DESCRIPTION OF THE TASK:
Reproduce, from the lines below, exactly the stretch that begins at the line containing "pink brick A8:D9" and ends at the line containing "lime slope J9:K10", both included.

SUPPLIED DATA:
== Segment start ==
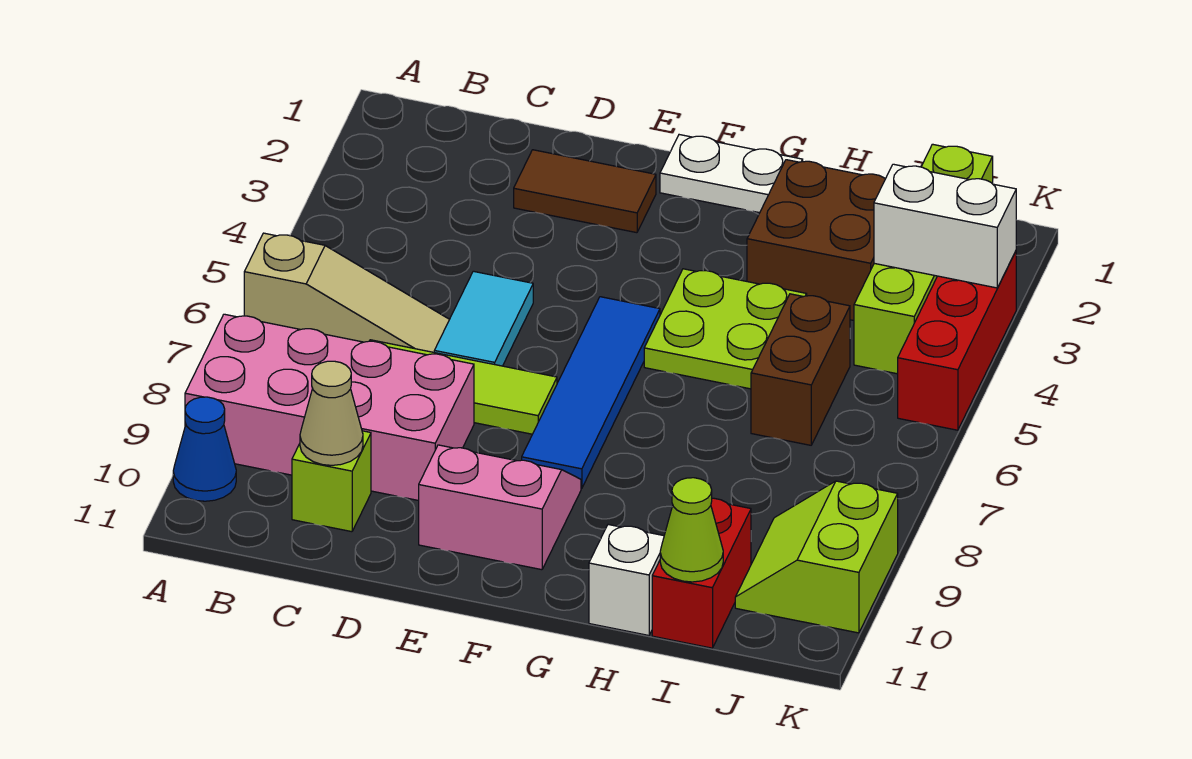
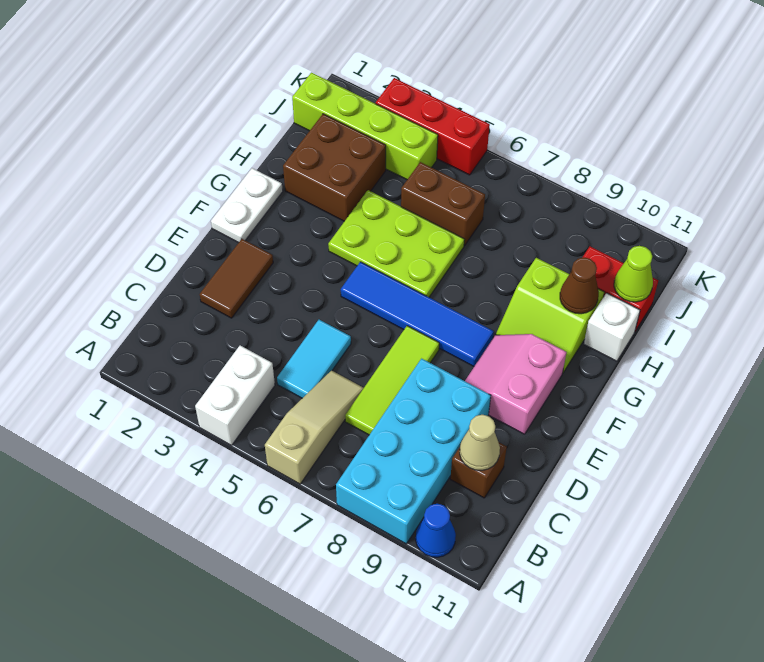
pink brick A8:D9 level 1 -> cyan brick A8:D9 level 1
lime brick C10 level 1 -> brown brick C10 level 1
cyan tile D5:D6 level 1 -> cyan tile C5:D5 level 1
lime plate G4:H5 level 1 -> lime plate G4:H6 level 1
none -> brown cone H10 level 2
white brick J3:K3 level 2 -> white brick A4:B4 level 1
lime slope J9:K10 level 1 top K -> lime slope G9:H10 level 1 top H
== Segment end ==
== Segment start ==
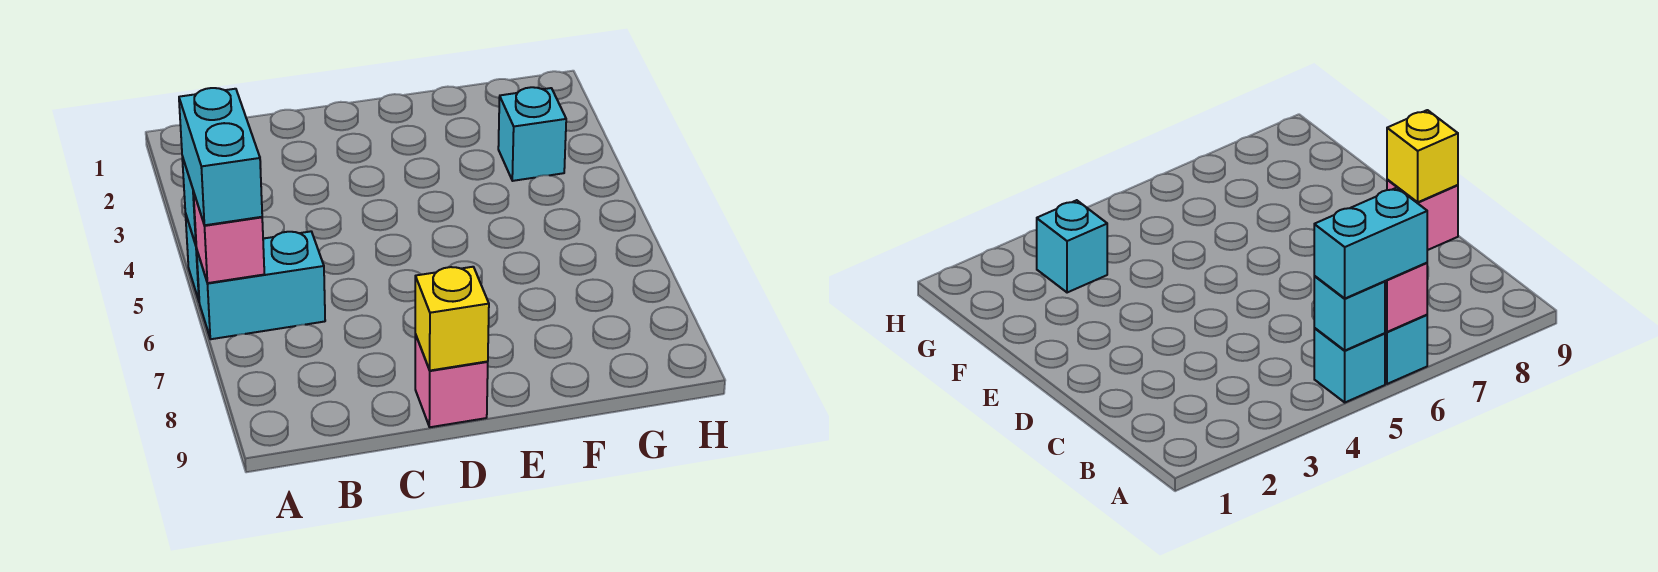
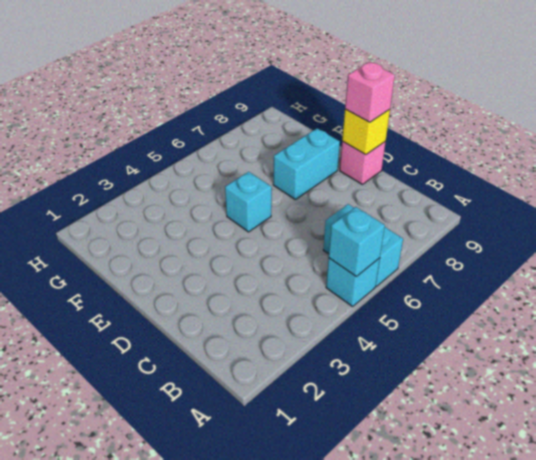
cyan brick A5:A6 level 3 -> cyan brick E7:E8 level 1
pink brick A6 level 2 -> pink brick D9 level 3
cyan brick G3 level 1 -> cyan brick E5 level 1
== Segment end ==
== Segment start ==
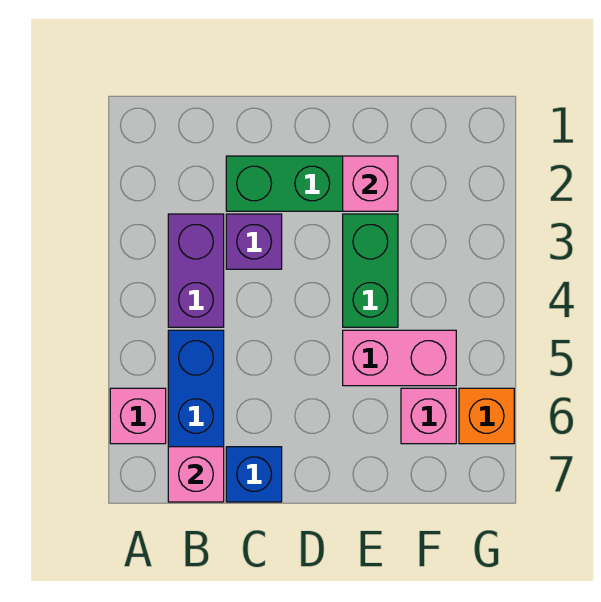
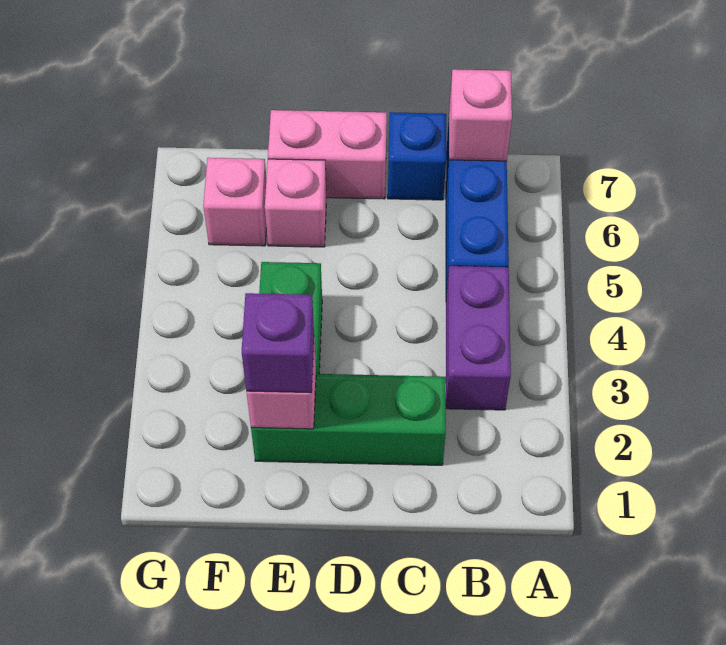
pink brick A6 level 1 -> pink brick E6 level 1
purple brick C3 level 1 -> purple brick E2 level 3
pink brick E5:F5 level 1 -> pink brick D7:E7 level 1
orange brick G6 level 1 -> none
== Segment end ==
SOLUTION:
pink brick A8:D9 level 1 -> cyan brick A8:D9 level 1
lime brick C10 level 1 -> brown brick C10 level 1
cyan tile D5:D6 level 1 -> cyan tile C5:D5 level 1
lime plate G4:H5 level 1 -> lime plate G4:H6 level 1
none -> brown cone H10 level 2
white brick J3:K3 level 2 -> white brick A4:B4 level 1
lime slope J9:K10 level 1 top K -> lime slope G9:H10 level 1 top H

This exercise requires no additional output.